**EXERCISE OBJECTIVE**
In the data that follows, every line containing the word "none" should be returned.

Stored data

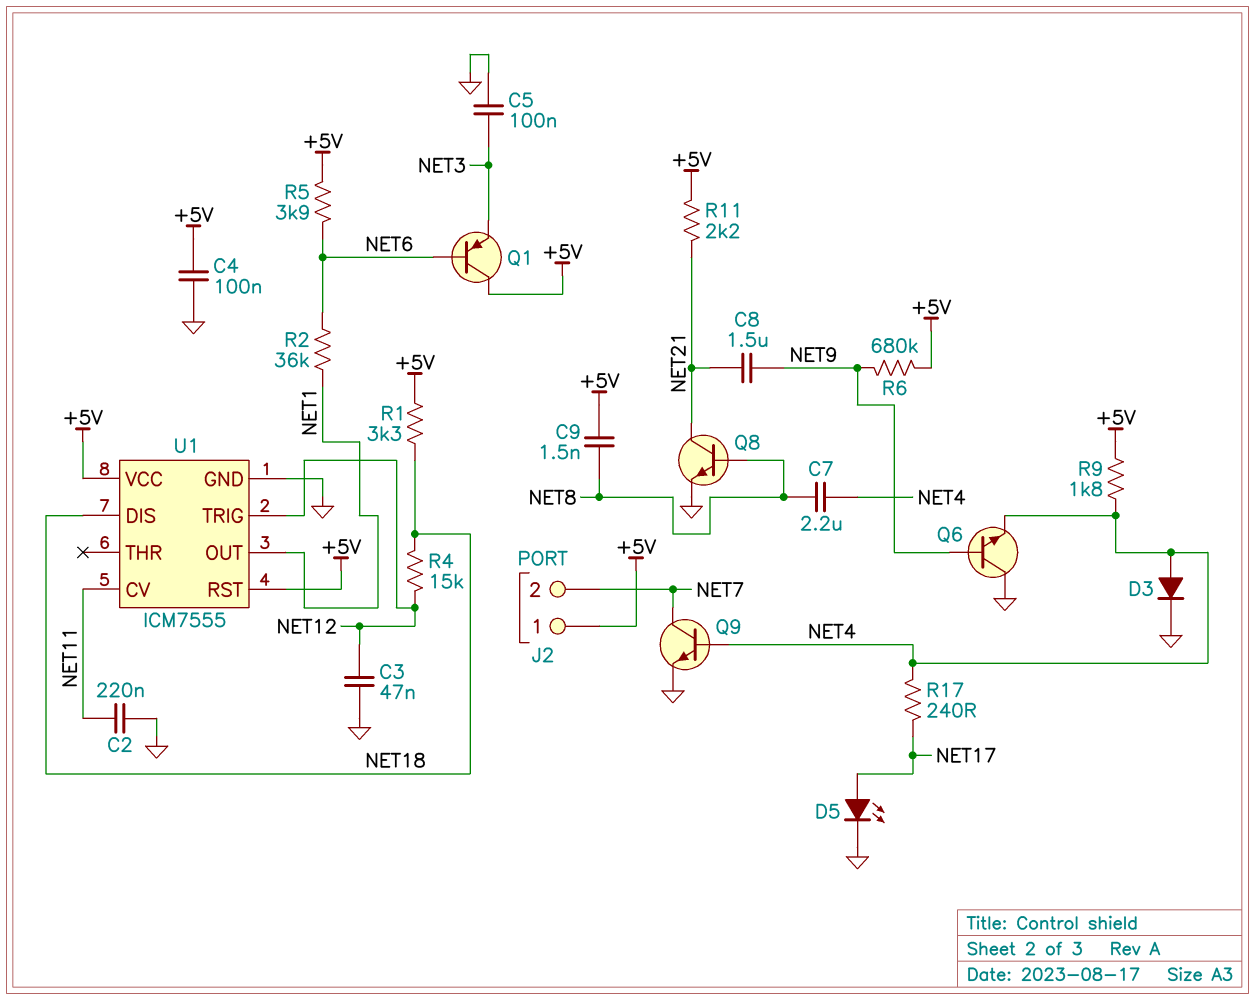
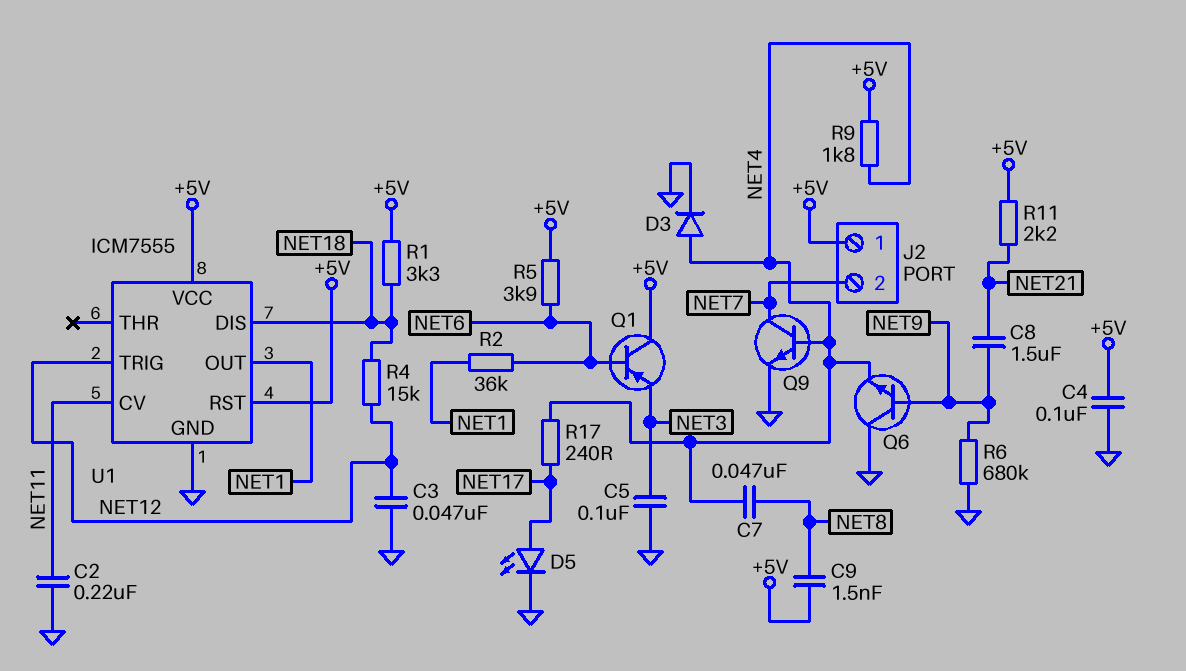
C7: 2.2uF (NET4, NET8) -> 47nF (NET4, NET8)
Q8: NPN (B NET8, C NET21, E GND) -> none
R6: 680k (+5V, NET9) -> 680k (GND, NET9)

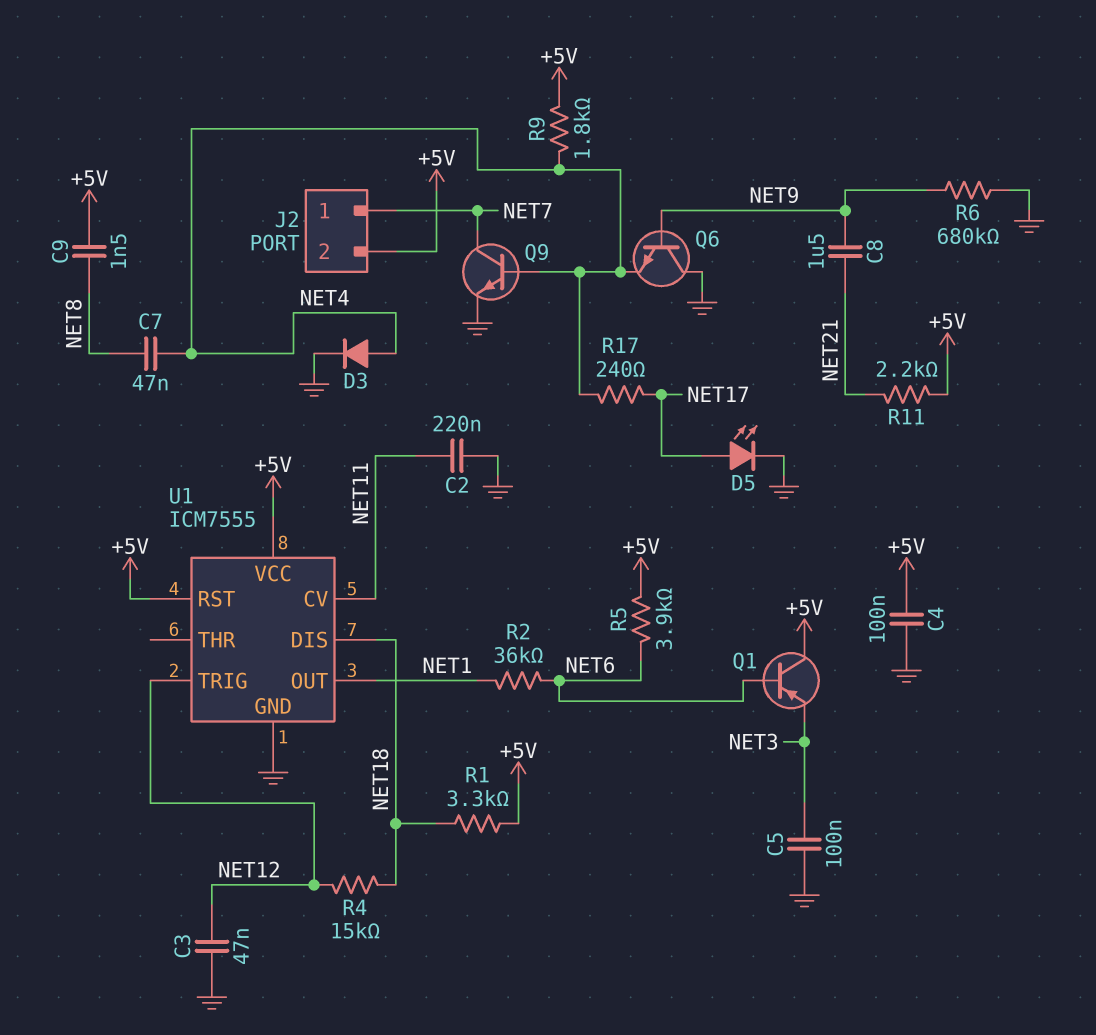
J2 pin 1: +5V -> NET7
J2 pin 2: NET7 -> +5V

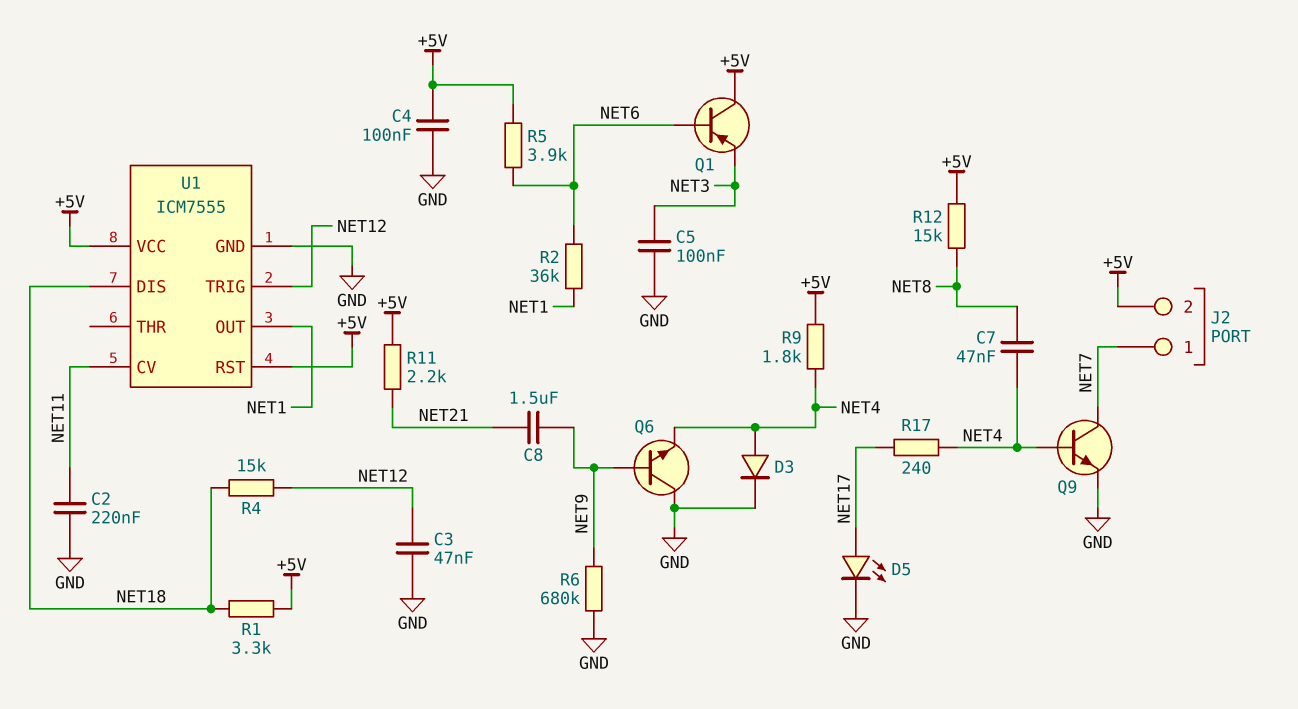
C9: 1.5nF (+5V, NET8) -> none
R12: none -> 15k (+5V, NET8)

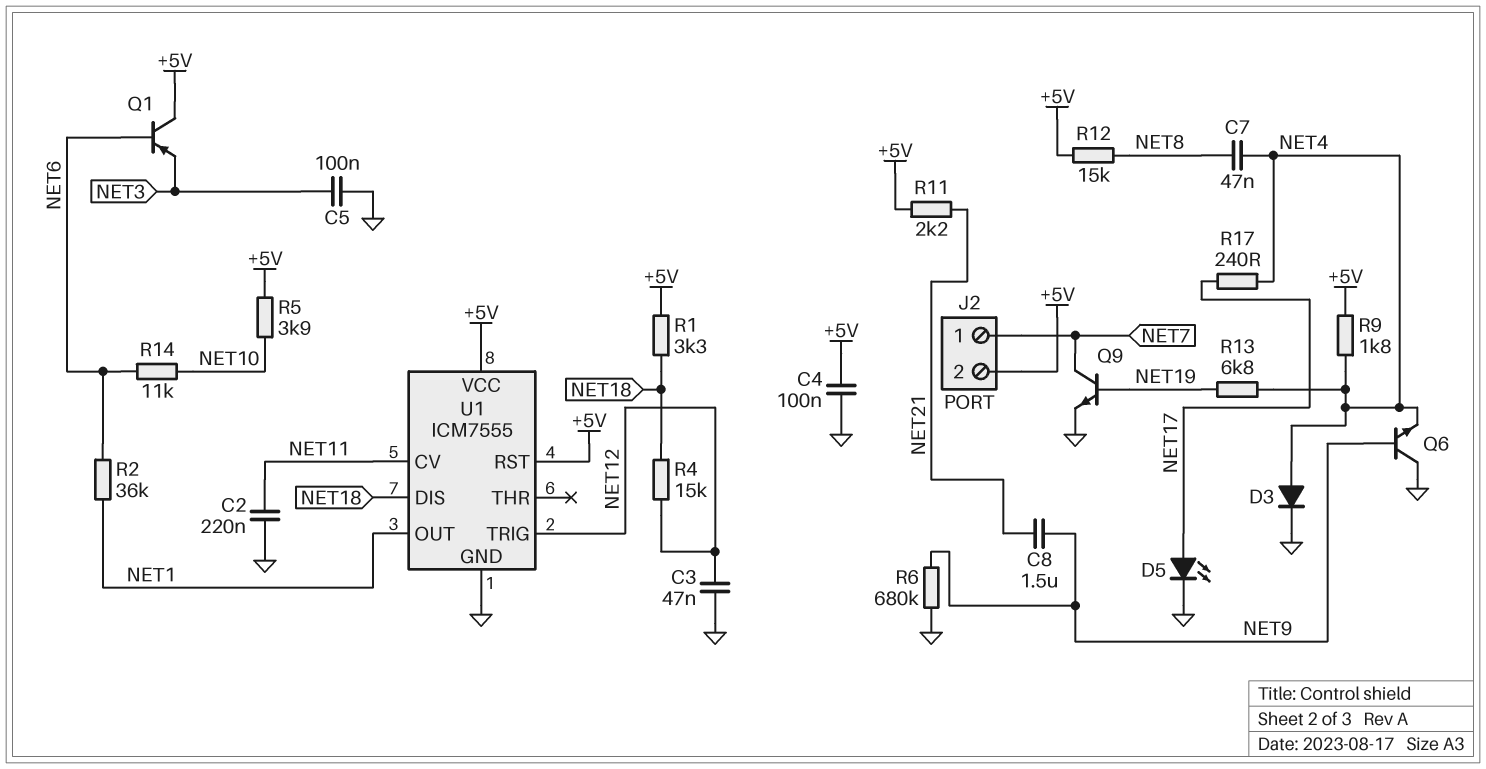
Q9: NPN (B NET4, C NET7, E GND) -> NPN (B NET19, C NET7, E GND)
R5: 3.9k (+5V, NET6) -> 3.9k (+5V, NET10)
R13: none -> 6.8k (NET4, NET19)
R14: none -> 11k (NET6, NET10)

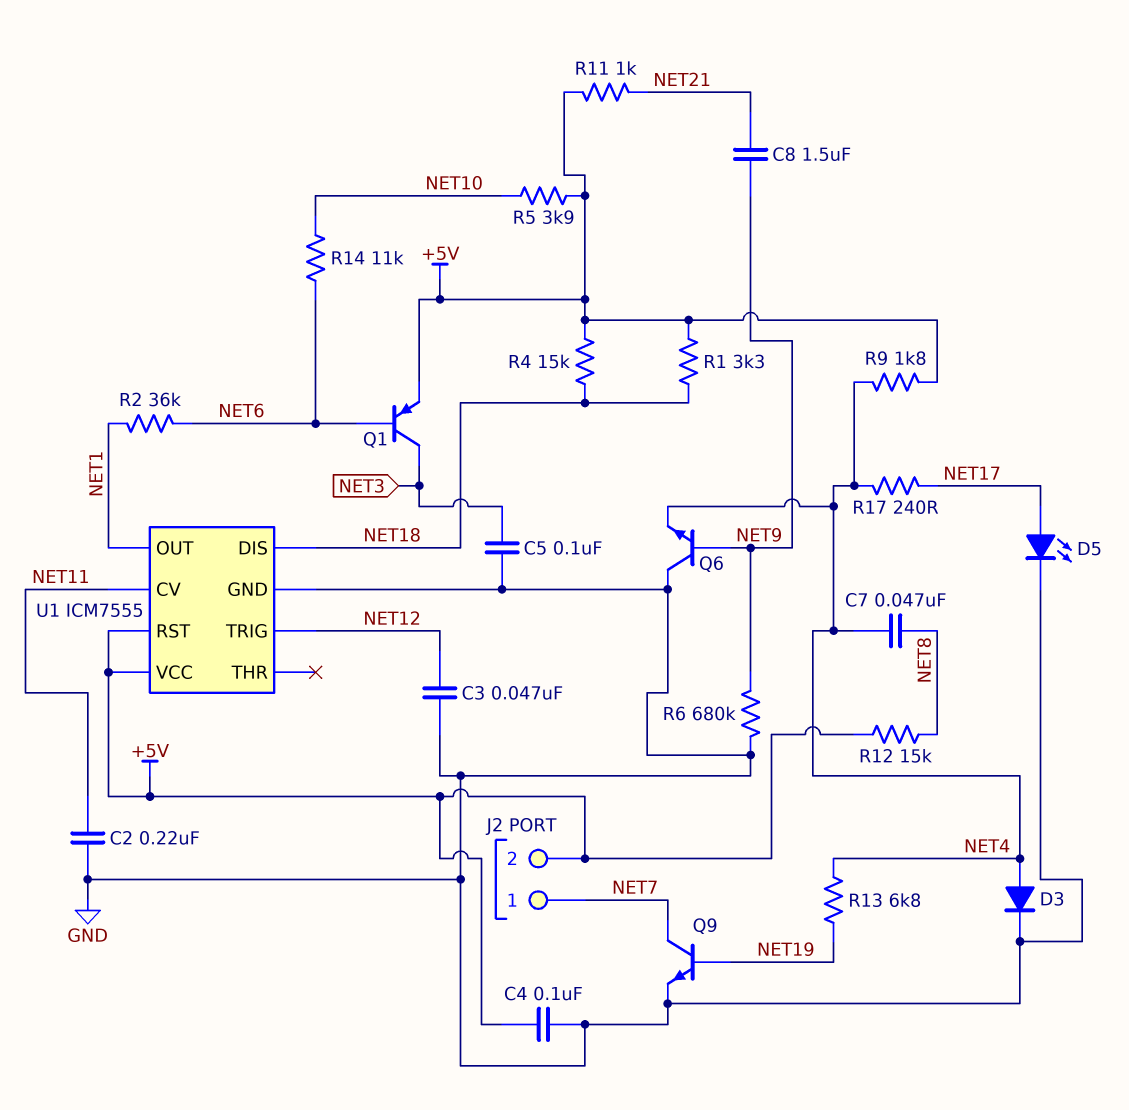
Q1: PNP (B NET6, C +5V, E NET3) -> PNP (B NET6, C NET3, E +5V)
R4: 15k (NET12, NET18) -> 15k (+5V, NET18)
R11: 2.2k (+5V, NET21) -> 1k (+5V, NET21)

**RESULT FOR THIS TASK**
Q8: NPN (B NET8, C NET21, E GND) -> none
C9: 1.5nF (+5V, NET8) -> none
R12: none -> 15k (+5V, NET8)
R13: none -> 6.8k (NET4, NET19)
R14: none -> 11k (NET6, NET10)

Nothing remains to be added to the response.